■ WHAT YOU HAVE TO DO ■
Images are to be excluded, and the rest of the data repeated exactly.

■ SUPPLIED ENTRIES ■
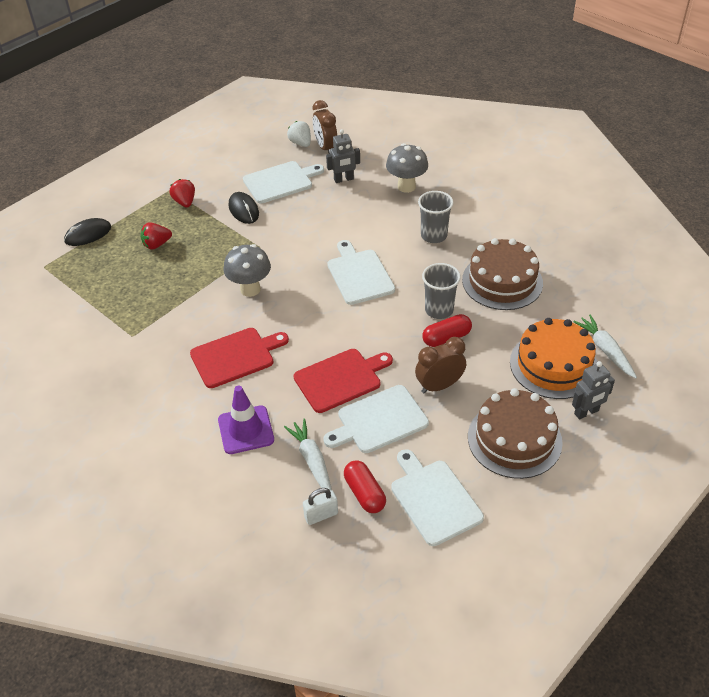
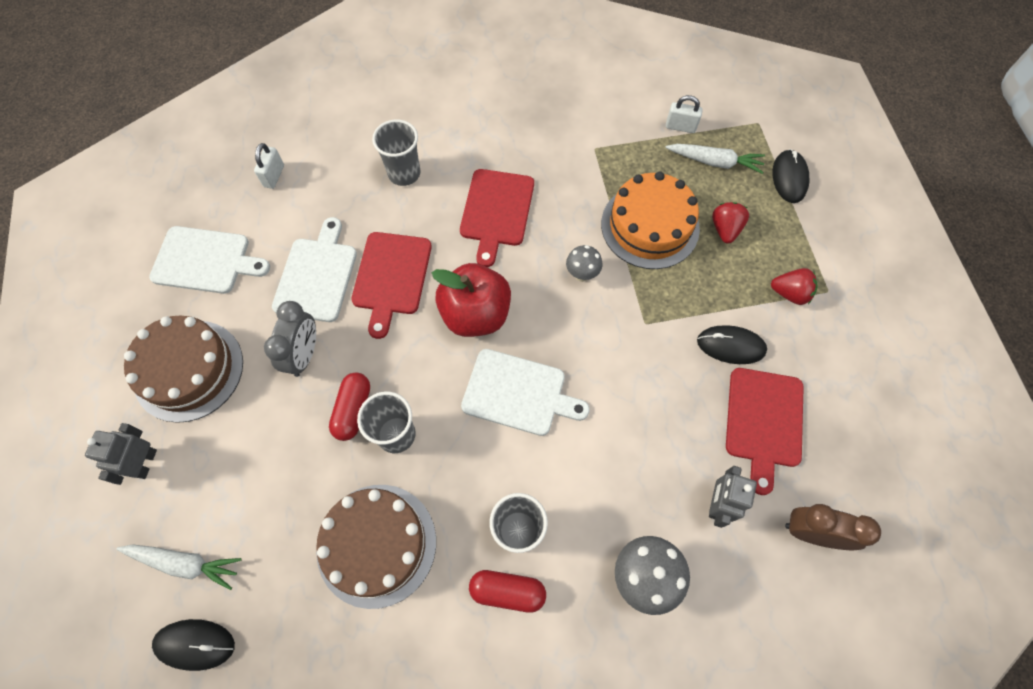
camera: 125 degrees right, 20 degrees up
purple traffic cone [218,385,274,454] -> grey cup [372,119,420,186]
grey mushroom [224,244,271,297] -> grey mushroom [566,245,602,282], size x0.60
white cutting board [243,161,324,204] -> red cutting board [726,368,804,495]
white carrot [284,419,332,490] -> white carrot moved to [665,144,765,174]
white strawberry [287,121,311,147] -> none
red capsule [344,461,386,513] -> red capsule moved to [469,570,546,613]
brown clock [415,337,466,393] -> grey clock [264,301,316,377]
orange cake [510,318,598,399] -> orange cake moved to [601,172,700,269]
none -> black mouse [152,619,235,671]
none -> red apple [432,263,511,337]
none -> white padlock [666,95,703,133]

■ ANSWER BELOW ■
camera: 125 degrees right, 20 degrees up
purple traffic cone [218,385,274,454] -> grey cup [372,119,420,186]
grey mushroom [224,244,271,297] -> grey mushroom [566,245,602,282], size x0.60
white cutting board [243,161,324,204] -> red cutting board [726,368,804,495]
white carrot [284,419,332,490] -> white carrot moved to [665,144,765,174]
white strawberry [287,121,311,147] -> none
red capsule [344,461,386,513] -> red capsule moved to [469,570,546,613]
brown clock [415,337,466,393] -> grey clock [264,301,316,377]
orange cake [510,318,598,399] -> orange cake moved to [601,172,700,269]
none -> black mouse [152,619,235,671]
none -> red apple [432,263,511,337]
none -> white padlock [666,95,703,133]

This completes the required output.